WORK TASK:
Across the listing below, count the lines containing "SNOW". Answer with that number only.

RECORDED INFORMATION:
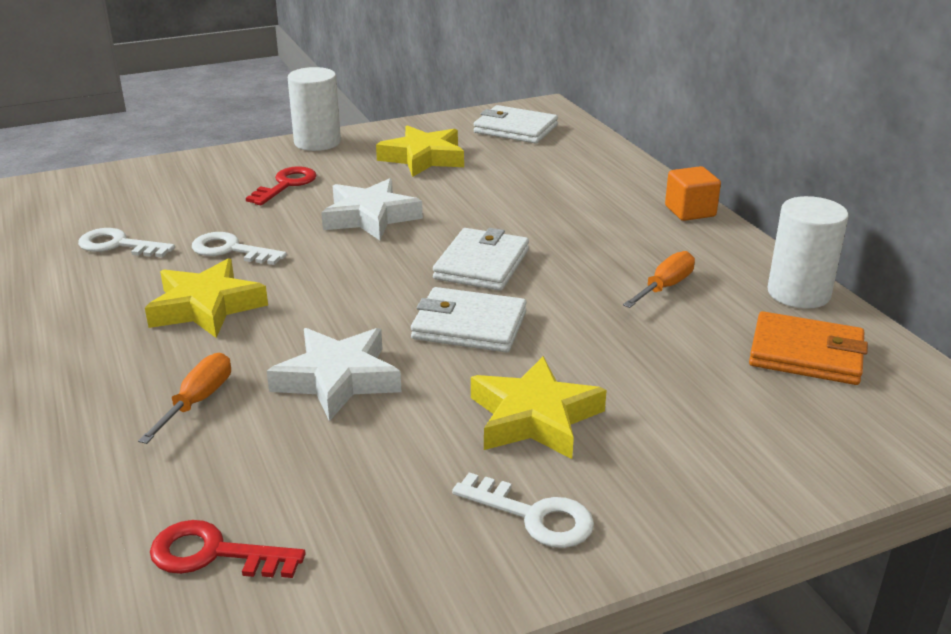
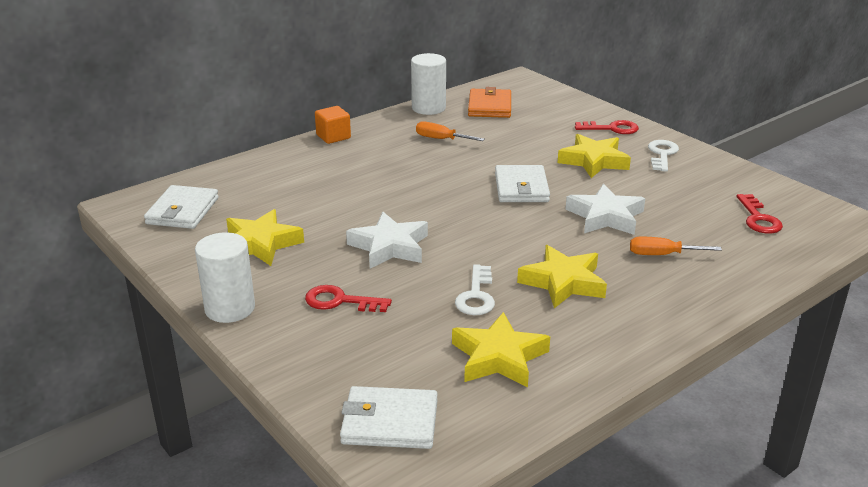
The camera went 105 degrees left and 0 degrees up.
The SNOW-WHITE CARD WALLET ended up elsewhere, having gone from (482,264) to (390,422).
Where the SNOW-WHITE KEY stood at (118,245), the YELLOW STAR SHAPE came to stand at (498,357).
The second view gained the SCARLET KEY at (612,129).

WRITTEN ANSWER:
2